■ Action item: Repeat the listing below in full, exactly.
※
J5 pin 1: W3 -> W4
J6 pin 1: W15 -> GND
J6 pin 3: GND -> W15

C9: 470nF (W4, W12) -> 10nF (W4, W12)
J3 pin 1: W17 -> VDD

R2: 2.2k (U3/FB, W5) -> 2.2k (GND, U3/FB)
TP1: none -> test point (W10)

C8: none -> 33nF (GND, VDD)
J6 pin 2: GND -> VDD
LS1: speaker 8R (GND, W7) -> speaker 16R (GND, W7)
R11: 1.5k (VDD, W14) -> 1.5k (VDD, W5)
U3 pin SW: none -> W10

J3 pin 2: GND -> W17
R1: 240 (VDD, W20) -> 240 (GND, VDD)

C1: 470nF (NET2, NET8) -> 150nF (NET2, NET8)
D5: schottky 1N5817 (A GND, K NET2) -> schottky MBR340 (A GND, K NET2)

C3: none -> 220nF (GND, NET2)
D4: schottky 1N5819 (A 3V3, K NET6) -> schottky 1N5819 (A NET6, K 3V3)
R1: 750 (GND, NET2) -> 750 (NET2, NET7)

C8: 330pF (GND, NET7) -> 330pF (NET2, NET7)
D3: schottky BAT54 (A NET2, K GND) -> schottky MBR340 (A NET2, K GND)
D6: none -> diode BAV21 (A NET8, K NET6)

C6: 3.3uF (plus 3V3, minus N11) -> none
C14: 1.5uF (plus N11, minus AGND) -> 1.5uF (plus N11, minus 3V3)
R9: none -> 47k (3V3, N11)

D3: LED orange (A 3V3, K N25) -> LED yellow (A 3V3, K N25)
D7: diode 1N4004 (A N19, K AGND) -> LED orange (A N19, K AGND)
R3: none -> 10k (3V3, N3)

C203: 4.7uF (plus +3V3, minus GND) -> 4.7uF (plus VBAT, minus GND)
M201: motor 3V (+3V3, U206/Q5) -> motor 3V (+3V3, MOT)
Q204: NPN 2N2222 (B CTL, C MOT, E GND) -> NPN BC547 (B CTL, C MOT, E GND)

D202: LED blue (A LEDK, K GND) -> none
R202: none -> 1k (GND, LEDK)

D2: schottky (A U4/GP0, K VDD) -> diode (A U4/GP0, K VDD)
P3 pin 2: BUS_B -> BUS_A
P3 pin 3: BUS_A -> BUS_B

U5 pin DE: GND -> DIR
※
■ Solution:
J5 pin 1: W3 -> W4
J6 pin 1: W15 -> GND
J6 pin 3: GND -> W15

C9: 470nF (W4, W12) -> 10nF (W4, W12)
J3 pin 1: W17 -> VDD

R2: 2.2k (U3/FB, W5) -> 2.2k (GND, U3/FB)
TP1: none -> test point (W10)

C8: none -> 33nF (GND, VDD)
J6 pin 2: GND -> VDD
LS1: speaker 8R (GND, W7) -> speaker 16R (GND, W7)
R11: 1.5k (VDD, W14) -> 1.5k (VDD, W5)
U3 pin SW: none -> W10

J3 pin 2: GND -> W17
R1: 240 (VDD, W20) -> 240 (GND, VDD)

C1: 470nF (NET2, NET8) -> 150nF (NET2, NET8)
D5: schottky 1N5817 (A GND, K NET2) -> schottky MBR340 (A GND, K NET2)

C3: none -> 220nF (GND, NET2)
D4: schottky 1N5819 (A 3V3, K NET6) -> schottky 1N5819 (A NET6, K 3V3)
R1: 750 (GND, NET2) -> 750 (NET2, NET7)

C8: 330pF (GND, NET7) -> 330pF (NET2, NET7)
D3: schottky BAT54 (A NET2, K GND) -> schottky MBR340 (A NET2, K GND)
D6: none -> diode BAV21 (A NET8, K NET6)

C6: 3.3uF (plus 3V3, minus N11) -> none
C14: 1.5uF (plus N11, minus AGND) -> 1.5uF (plus N11, minus 3V3)
R9: none -> 47k (3V3, N11)

D3: LED orange (A 3V3, K N25) -> LED yellow (A 3V3, K N25)
D7: diode 1N4004 (A N19, K AGND) -> LED orange (A N19, K AGND)
R3: none -> 10k (3V3, N3)

C203: 4.7uF (plus +3V3, minus GND) -> 4.7uF (plus VBAT, minus GND)
M201: motor 3V (+3V3, U206/Q5) -> motor 3V (+3V3, MOT)
Q204: NPN 2N2222 (B CTL, C MOT, E GND) -> NPN BC547 (B CTL, C MOT, E GND)

D202: LED blue (A LEDK, K GND) -> none
R202: none -> 1k (GND, LEDK)

D2: schottky (A U4/GP0, K VDD) -> diode (A U4/GP0, K VDD)
P3 pin 2: BUS_B -> BUS_A
P3 pin 3: BUS_A -> BUS_B

U5 pin DE: GND -> DIR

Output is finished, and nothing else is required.